**DATASET RECORDS:**
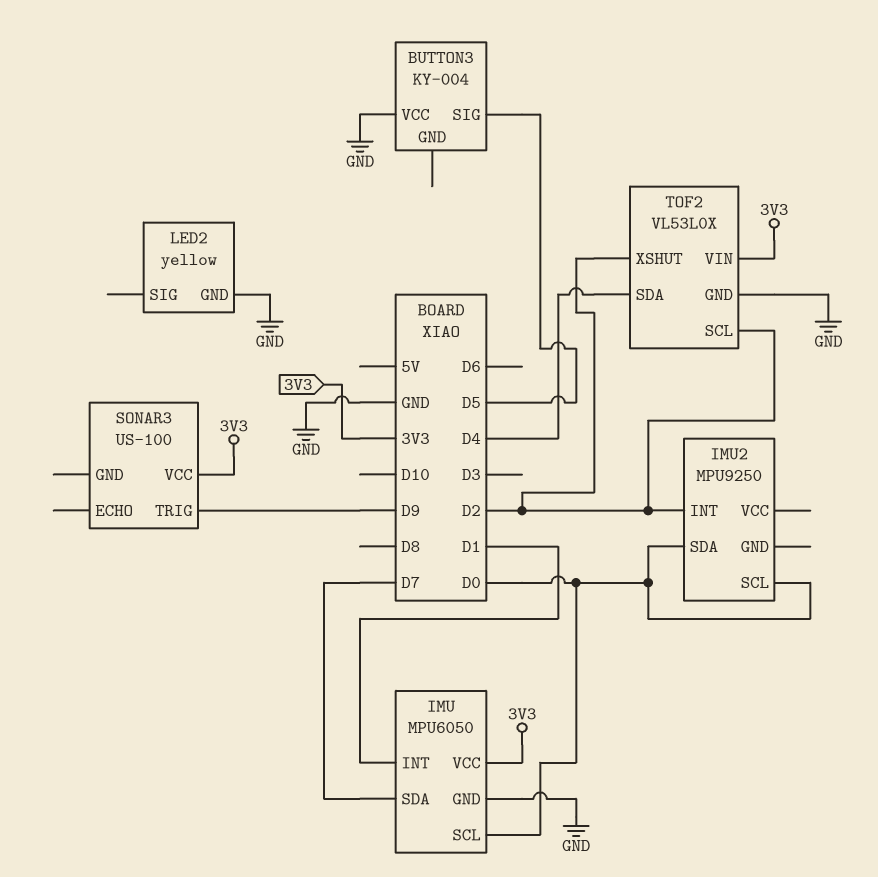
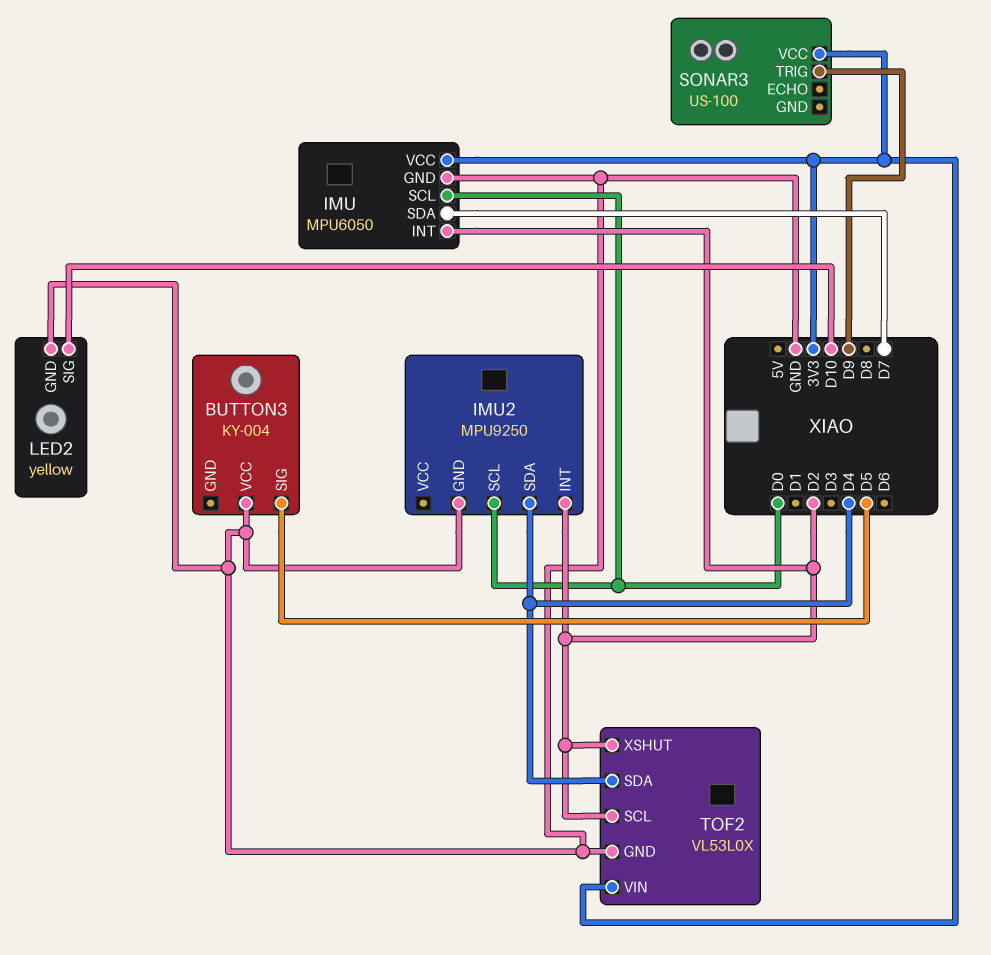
IMU pin INT: D1 -> D2
IMU2 pin GND: none -> GND
IMU2 pin SDA: D0 -> D4
LED2 pin SIG: none -> D10

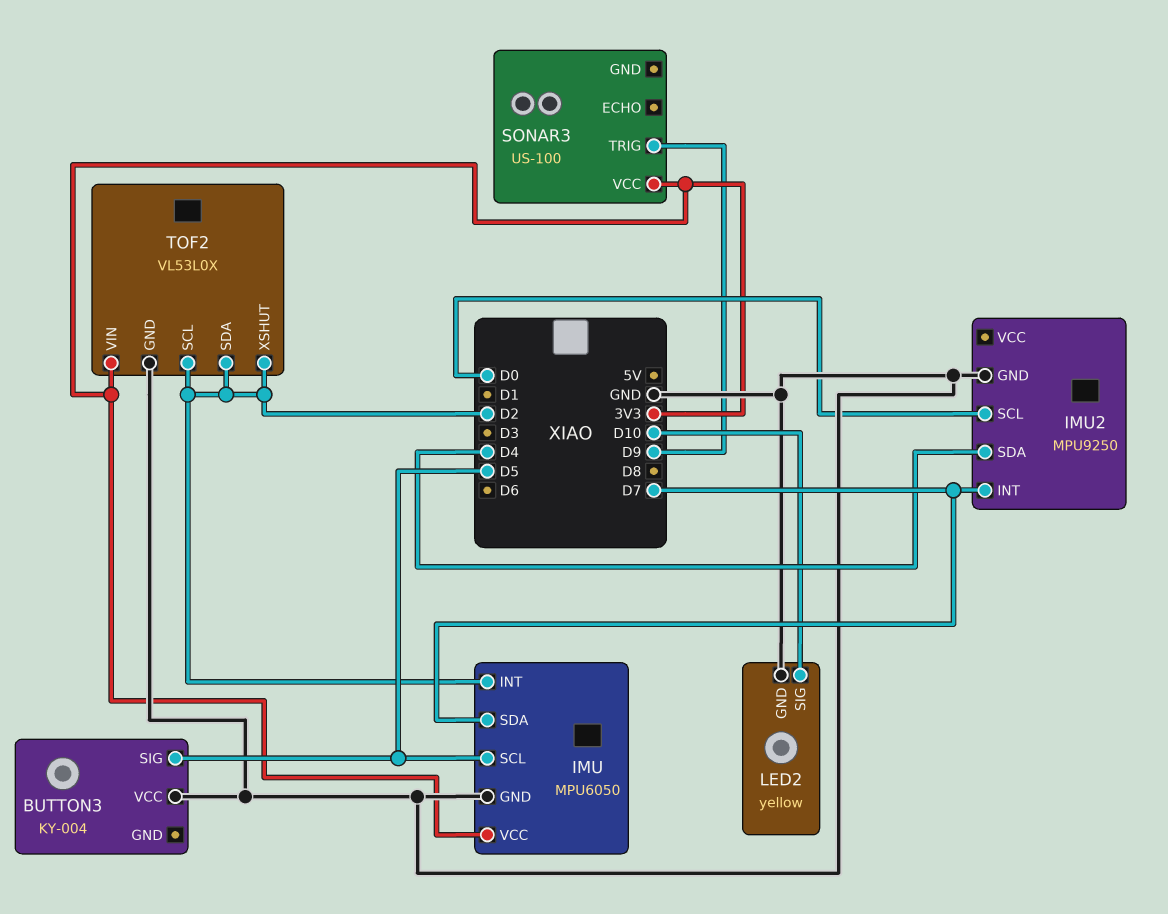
IMU pin SCL: D0 -> D5
IMU2 pin INT: D2 -> D7
TOF2 pin SDA: D4 -> D2

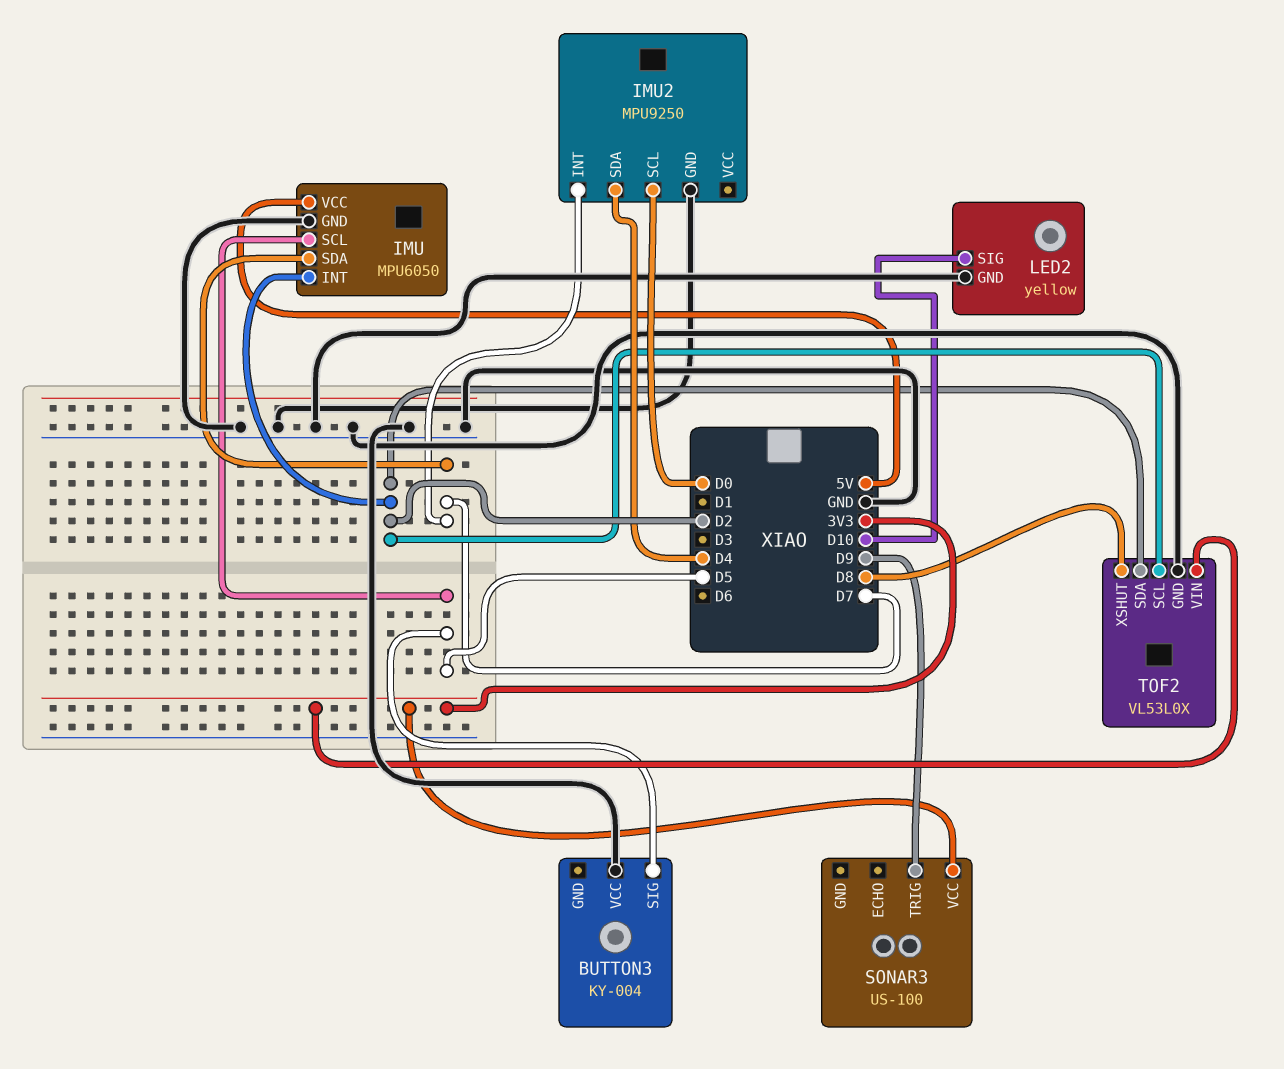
IMU pin VCC: 3V3 -> 5V
TOF2 pin XSHUT: D2 -> D8

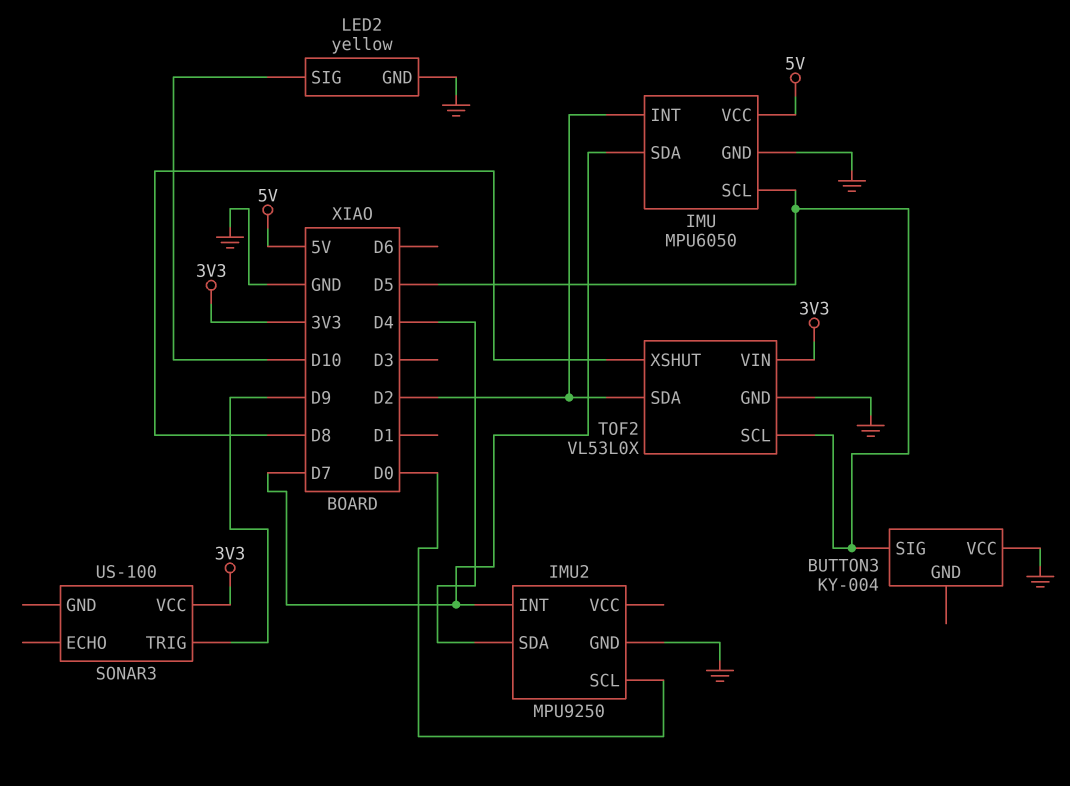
TOF2 pin SCL: D2 -> D5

**EXERCISE DESCRIPTION:** Return the records exactly. Don't carry the pictures over.

**PROBLEM SOLUTION:**
IMU pin INT: D1 -> D2
IMU2 pin GND: none -> GND
IMU2 pin SDA: D0 -> D4
LED2 pin SIG: none -> D10

IMU pin SCL: D0 -> D5
IMU2 pin INT: D2 -> D7
TOF2 pin SDA: D4 -> D2

IMU pin VCC: 3V3 -> 5V
TOF2 pin XSHUT: D2 -> D8

TOF2 pin SCL: D2 -> D5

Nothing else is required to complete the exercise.